* Exercise instructions *
Leave out every picture and set down, exactly, the lines below from the one holding "PIXELS pin DIN: none -> D22" up to and including the one holding "AUDIO pin VCC: VIN -> none".

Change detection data

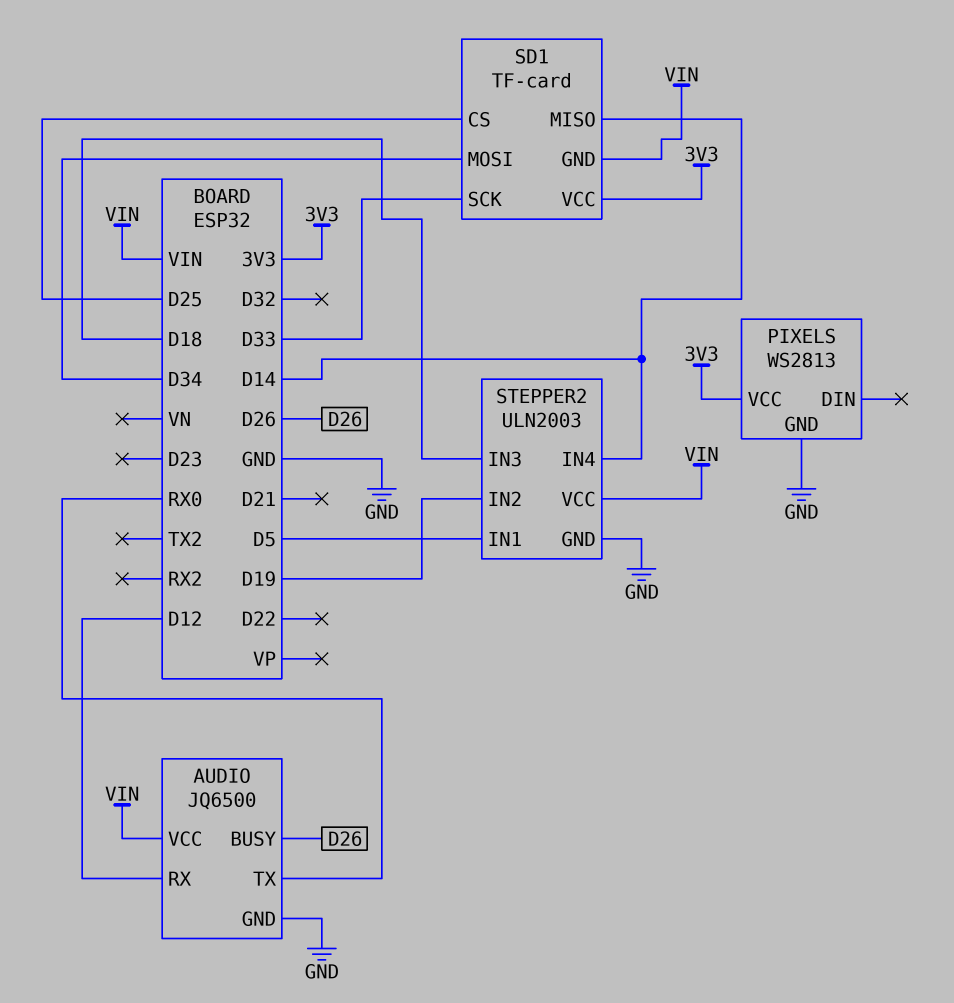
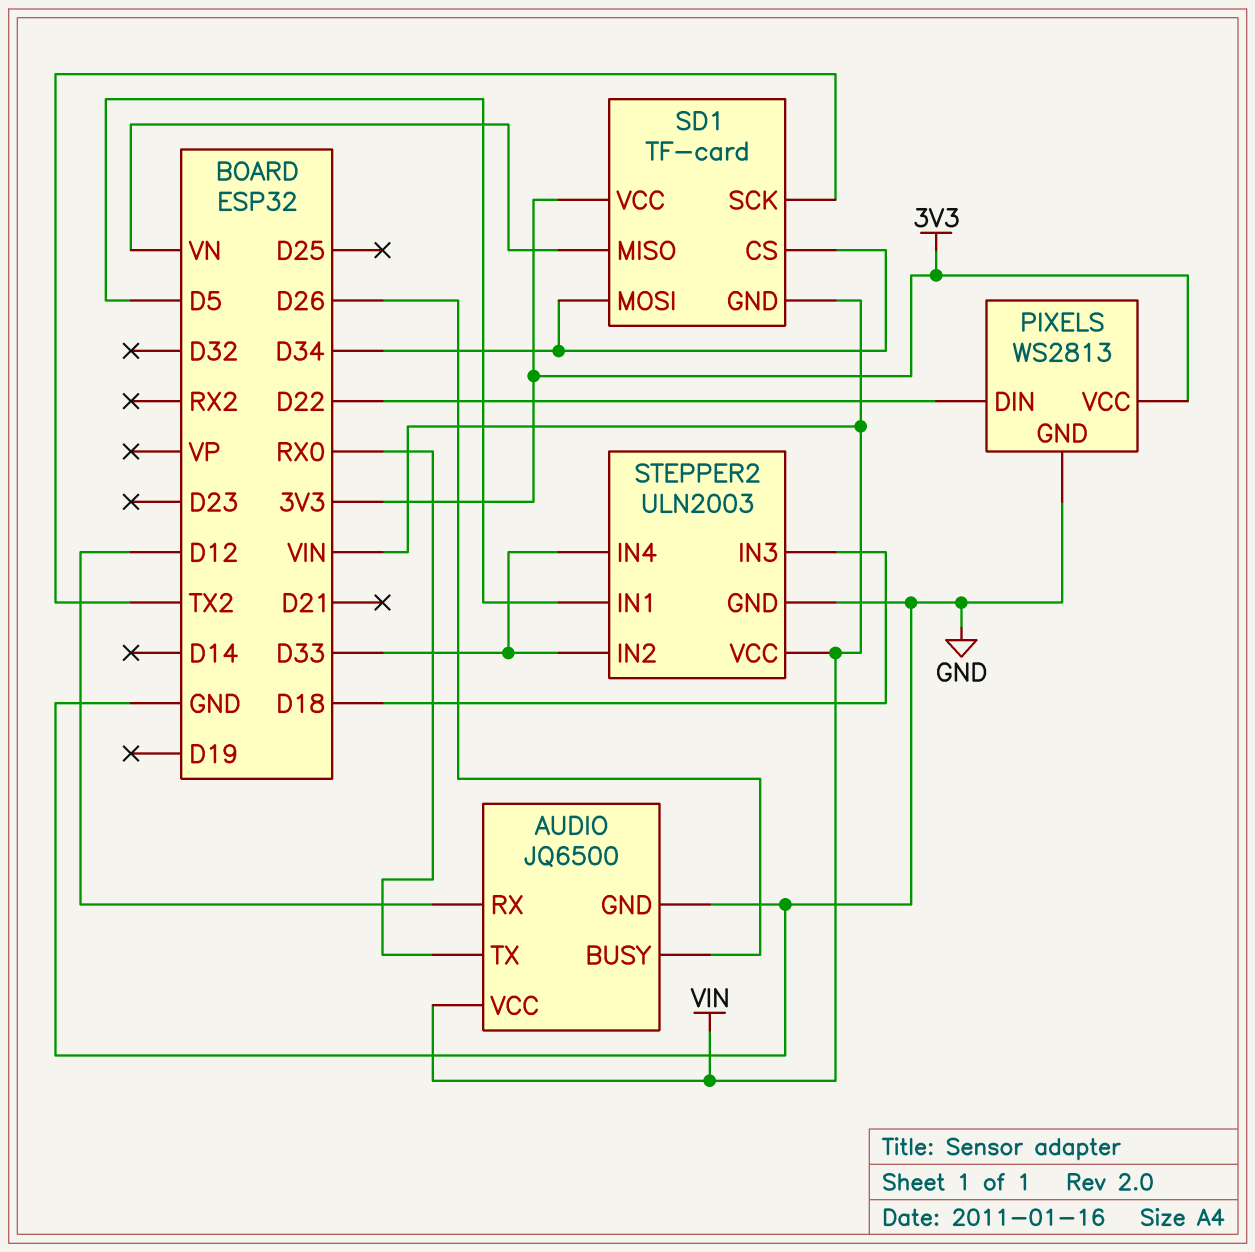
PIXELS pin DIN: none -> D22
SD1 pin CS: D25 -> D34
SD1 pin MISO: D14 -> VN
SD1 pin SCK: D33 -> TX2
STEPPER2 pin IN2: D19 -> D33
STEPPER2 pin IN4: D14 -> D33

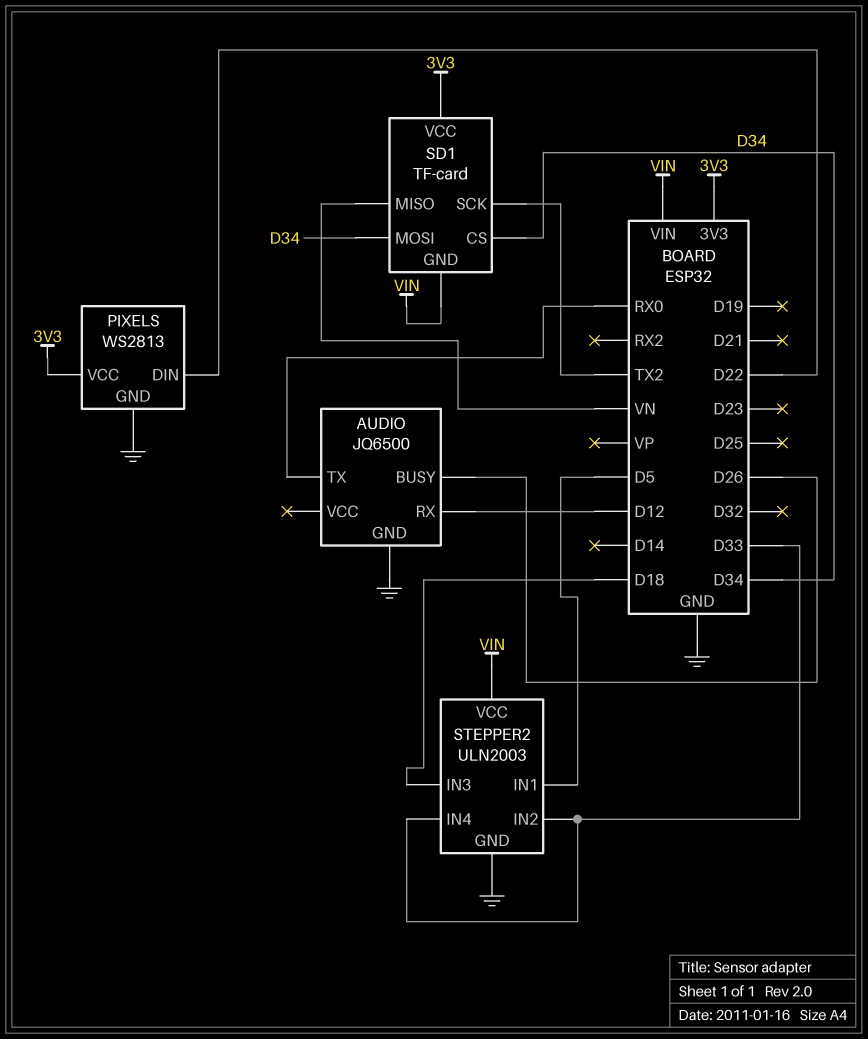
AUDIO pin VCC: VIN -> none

==

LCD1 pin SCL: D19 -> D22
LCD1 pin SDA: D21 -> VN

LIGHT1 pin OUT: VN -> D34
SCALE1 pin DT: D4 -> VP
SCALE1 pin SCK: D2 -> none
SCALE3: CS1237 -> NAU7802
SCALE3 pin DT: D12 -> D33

* * *

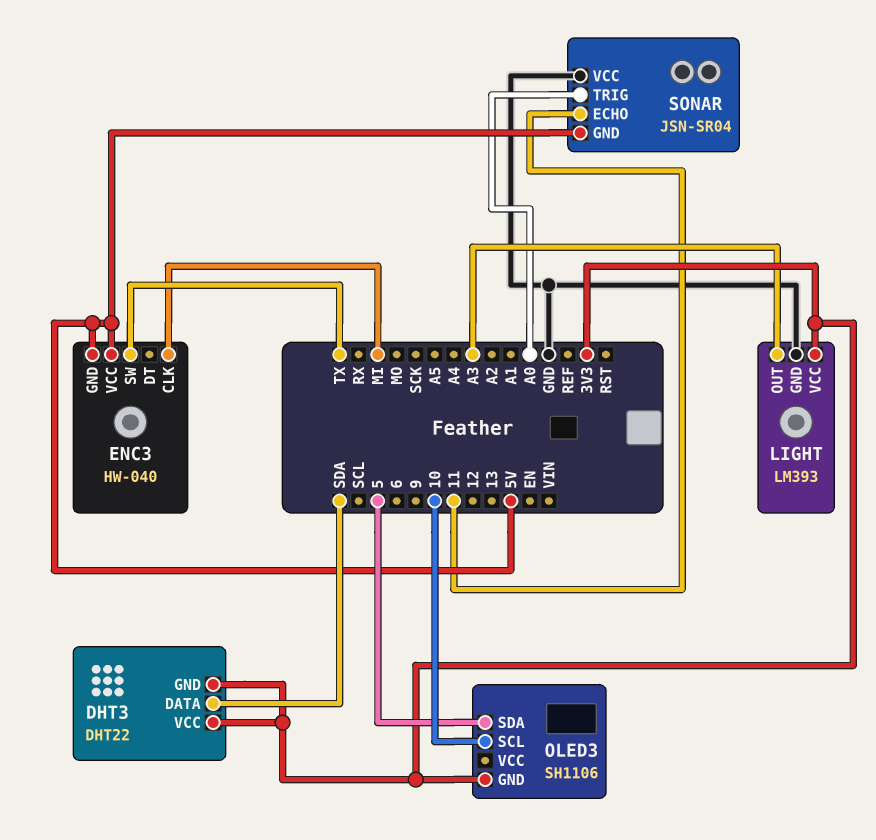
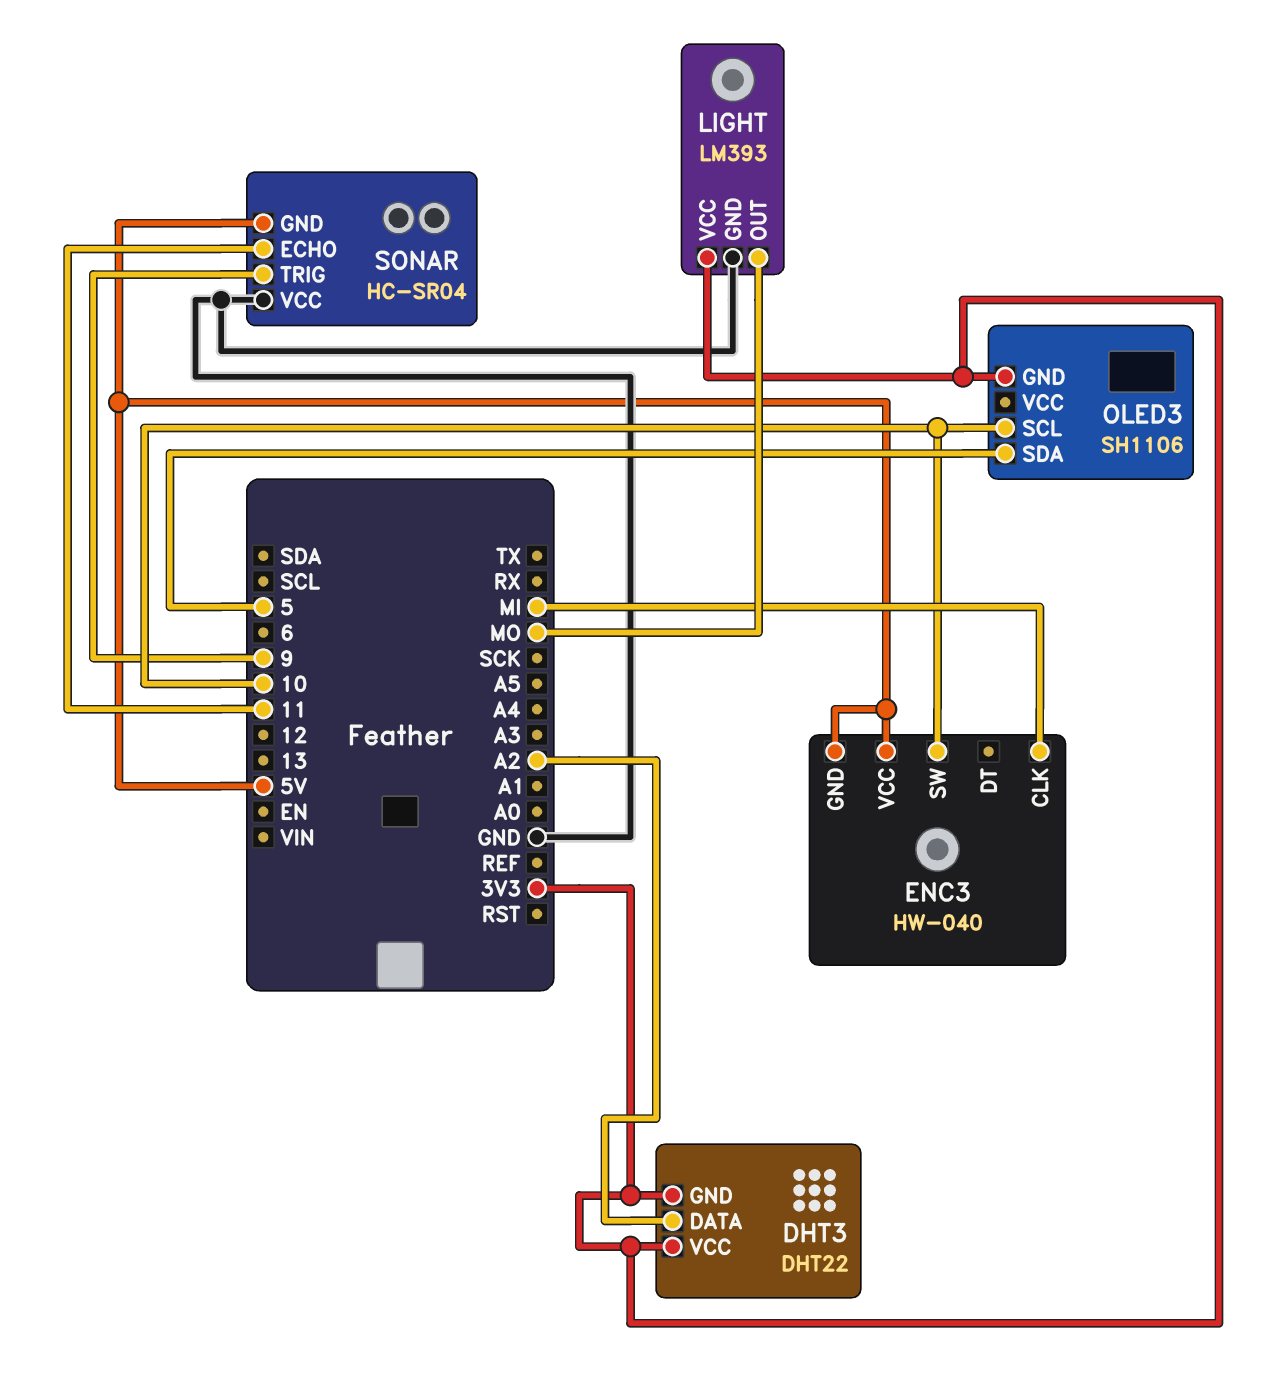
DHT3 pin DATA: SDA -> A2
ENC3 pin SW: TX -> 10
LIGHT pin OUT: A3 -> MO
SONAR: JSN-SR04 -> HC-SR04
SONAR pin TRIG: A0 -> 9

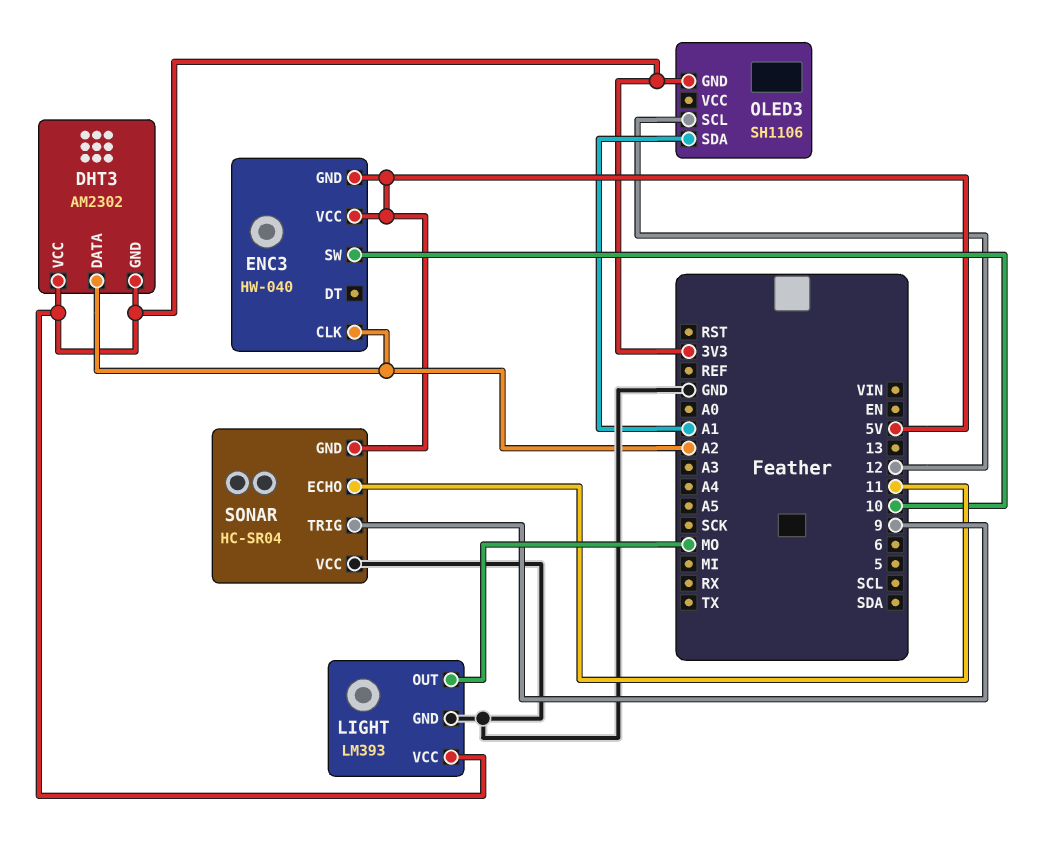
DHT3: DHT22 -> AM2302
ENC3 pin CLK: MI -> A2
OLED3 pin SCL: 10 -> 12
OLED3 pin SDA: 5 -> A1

* Exercise answer *
PIXELS pin DIN: none -> D22
SD1 pin CS: D25 -> D34
SD1 pin MISO: D14 -> VN
SD1 pin SCK: D33 -> TX2
STEPPER2 pin IN2: D19 -> D33
STEPPER2 pin IN4: D14 -> D33

AUDIO pin VCC: VIN -> none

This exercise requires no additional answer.